**What to produce**
Find and return every line of the data that contains the word "green".

Stored data entries
..........

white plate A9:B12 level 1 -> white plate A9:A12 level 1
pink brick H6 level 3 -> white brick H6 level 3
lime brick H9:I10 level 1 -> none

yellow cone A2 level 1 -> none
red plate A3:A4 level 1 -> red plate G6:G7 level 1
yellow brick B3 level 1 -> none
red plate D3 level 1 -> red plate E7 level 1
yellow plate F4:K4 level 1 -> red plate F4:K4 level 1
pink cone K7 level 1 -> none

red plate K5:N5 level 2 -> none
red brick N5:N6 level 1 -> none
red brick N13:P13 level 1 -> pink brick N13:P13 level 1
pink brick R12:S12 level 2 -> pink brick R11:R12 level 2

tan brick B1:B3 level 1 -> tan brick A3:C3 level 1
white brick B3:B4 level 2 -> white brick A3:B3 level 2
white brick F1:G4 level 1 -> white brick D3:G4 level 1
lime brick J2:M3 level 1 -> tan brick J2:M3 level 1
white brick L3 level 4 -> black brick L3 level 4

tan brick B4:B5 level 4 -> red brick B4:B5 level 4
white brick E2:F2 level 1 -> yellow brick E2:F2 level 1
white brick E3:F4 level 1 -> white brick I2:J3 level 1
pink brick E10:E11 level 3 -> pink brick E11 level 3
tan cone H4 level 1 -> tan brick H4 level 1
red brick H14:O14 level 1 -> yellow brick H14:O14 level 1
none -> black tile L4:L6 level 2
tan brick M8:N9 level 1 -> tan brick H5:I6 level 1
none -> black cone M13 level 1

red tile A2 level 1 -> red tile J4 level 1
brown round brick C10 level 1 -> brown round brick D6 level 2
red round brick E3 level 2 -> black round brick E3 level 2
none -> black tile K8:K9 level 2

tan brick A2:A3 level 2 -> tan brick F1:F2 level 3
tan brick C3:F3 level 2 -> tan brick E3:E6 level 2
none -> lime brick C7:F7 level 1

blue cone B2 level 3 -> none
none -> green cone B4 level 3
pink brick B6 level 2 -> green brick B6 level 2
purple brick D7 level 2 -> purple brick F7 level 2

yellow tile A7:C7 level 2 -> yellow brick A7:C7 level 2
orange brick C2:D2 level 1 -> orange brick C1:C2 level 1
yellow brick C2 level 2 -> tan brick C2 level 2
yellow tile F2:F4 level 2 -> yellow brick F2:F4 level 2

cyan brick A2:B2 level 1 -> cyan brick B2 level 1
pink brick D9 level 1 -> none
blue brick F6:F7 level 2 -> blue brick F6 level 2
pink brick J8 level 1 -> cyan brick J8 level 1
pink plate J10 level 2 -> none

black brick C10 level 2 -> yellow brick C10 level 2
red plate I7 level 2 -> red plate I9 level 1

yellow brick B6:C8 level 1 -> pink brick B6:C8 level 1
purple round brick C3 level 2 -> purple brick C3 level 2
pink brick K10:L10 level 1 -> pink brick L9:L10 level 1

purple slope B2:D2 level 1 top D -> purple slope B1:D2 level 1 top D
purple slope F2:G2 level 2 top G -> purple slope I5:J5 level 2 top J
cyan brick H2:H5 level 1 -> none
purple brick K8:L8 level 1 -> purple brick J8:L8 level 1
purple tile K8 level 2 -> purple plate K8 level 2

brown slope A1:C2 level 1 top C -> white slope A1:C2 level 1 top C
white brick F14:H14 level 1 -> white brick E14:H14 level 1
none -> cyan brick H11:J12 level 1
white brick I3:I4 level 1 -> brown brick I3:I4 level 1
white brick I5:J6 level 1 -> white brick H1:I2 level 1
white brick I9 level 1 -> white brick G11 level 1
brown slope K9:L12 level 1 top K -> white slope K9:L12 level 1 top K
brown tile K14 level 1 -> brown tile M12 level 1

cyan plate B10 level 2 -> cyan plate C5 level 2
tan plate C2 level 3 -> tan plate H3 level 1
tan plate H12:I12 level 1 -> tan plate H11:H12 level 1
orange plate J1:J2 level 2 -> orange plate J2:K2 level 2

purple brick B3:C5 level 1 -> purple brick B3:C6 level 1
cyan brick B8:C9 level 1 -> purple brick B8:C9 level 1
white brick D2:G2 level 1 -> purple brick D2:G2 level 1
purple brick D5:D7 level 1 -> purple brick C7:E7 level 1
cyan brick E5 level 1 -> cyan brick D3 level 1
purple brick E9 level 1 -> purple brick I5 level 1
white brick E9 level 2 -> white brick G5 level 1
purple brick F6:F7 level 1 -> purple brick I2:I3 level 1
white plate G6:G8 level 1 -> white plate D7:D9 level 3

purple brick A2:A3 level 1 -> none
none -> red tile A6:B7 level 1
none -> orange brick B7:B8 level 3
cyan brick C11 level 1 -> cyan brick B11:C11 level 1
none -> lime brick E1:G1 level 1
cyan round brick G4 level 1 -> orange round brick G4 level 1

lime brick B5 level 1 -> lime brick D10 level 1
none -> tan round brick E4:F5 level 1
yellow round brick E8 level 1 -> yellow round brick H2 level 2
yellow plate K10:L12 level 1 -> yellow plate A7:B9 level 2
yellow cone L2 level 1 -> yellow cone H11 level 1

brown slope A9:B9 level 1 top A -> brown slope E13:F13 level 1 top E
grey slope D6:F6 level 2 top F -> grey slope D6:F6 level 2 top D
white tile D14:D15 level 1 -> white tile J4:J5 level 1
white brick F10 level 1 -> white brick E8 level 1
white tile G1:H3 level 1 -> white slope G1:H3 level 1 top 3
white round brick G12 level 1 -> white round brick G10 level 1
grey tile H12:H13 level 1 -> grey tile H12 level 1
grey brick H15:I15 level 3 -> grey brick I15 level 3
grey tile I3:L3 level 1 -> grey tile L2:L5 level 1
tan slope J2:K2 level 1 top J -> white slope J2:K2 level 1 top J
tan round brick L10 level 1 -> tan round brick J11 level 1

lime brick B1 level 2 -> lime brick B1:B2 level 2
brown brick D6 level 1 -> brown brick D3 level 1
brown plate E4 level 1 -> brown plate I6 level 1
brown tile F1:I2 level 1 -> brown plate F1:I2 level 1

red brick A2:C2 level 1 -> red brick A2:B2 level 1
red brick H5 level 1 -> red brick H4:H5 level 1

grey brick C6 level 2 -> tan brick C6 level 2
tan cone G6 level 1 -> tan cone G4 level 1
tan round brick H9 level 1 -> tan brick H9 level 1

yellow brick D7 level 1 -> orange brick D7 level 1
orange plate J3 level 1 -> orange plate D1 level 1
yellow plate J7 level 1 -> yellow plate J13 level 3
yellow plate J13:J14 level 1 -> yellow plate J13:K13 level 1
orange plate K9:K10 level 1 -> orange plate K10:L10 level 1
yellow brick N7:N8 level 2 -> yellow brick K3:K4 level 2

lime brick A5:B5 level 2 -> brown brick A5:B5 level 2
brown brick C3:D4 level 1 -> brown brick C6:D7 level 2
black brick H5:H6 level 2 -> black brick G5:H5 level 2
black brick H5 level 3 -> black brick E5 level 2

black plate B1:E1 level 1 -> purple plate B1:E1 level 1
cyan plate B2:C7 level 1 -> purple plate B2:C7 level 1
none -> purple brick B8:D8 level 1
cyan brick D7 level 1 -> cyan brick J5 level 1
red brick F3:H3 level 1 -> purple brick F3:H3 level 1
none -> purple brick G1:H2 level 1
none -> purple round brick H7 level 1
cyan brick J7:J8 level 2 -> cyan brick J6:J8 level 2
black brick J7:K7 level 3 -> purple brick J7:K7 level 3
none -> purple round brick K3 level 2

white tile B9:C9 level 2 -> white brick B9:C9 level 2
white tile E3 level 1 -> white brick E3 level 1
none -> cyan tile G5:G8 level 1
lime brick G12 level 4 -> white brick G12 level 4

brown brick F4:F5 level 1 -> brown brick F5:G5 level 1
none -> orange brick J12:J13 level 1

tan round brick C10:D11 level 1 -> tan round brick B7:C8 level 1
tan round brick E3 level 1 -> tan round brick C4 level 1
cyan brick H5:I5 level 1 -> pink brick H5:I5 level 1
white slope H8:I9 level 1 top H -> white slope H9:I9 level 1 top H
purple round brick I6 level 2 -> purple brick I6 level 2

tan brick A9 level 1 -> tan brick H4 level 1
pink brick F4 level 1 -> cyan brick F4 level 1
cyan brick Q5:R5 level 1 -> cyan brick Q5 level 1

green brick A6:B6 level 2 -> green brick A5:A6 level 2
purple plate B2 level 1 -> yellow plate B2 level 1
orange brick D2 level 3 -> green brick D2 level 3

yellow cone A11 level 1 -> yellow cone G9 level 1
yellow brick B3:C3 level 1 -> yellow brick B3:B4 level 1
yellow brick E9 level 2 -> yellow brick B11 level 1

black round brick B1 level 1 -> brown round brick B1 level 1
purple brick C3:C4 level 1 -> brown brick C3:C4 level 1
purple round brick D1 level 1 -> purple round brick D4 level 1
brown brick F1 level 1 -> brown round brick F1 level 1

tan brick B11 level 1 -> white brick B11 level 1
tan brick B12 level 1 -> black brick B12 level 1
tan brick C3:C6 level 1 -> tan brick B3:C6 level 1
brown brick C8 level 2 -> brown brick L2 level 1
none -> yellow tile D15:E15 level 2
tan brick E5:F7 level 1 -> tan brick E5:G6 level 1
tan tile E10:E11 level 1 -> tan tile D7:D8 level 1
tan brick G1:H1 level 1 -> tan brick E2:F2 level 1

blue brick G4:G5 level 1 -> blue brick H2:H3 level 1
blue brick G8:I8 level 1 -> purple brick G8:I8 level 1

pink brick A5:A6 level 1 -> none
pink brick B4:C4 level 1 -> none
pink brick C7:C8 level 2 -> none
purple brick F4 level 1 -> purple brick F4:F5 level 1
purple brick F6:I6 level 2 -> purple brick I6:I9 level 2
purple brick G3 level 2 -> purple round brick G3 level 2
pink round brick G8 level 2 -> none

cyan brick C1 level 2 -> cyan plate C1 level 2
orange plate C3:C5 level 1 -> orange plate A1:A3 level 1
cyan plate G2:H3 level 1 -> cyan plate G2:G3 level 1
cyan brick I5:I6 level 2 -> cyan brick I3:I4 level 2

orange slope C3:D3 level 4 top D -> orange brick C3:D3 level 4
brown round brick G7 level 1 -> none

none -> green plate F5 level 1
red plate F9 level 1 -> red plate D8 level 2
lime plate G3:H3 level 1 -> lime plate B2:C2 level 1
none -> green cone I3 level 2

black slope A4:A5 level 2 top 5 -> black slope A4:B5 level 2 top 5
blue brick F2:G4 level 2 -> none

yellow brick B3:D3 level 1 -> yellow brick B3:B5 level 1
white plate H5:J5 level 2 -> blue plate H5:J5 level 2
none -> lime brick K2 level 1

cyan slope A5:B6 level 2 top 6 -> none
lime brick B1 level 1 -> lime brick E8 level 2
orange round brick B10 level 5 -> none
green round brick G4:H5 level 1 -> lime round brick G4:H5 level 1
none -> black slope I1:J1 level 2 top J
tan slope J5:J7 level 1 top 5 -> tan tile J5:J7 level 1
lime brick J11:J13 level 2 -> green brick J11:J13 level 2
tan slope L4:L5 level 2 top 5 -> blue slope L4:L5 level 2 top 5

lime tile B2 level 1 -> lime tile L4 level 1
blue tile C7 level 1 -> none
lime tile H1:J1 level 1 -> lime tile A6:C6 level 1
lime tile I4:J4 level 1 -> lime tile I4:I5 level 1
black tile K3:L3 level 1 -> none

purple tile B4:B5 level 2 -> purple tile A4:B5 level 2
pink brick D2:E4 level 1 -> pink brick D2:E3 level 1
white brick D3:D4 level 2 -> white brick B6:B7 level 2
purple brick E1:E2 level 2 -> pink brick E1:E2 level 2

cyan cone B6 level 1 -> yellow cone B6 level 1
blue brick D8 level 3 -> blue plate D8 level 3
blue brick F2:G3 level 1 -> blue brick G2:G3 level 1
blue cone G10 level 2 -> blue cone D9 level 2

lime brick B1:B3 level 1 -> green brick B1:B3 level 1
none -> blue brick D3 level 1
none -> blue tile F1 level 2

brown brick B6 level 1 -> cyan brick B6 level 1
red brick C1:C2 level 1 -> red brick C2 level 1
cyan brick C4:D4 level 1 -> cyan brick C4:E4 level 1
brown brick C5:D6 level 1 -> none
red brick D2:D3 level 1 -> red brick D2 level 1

..........

**Expected answer**
none -> green cone B4 level 3
pink brick B6 level 2 -> green brick B6 level 2
green brick A6:B6 level 2 -> green brick A5:A6 level 2
orange brick D2 level 3 -> green brick D2 level 3
none -> green plate F5 level 1
none -> green cone I3 level 2
green round brick G4:H5 level 1 -> lime round brick G4:H5 level 1
lime brick J11:J13 level 2 -> green brick J11:J13 level 2
lime brick B1:B3 level 1 -> green brick B1:B3 level 1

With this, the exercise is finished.